Task brief: Only an exact retyping of all the entries counts as an answer.
====== Supplied material
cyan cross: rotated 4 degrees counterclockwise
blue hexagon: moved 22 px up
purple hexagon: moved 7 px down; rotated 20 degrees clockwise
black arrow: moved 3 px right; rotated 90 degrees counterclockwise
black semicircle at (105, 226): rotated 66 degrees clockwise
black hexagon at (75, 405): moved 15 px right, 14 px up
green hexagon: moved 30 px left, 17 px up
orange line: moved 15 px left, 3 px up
============
Your response:
cyan cross: rotated 4 degrees counterclockwise
blue hexagon: moved 22 px up
purple hexagon: moved 7 px down; rotated 20 degrees clockwise
black arrow: moved 3 px right; rotated 90 degrees counterclockwise
black semicircle at (105, 226): rotated 66 degrees clockwise
black hexagon at (75, 405): moved 15 px right, 14 px up
green hexagon: moved 30 px left, 17 px up
orange line: moved 15 px left, 3 px up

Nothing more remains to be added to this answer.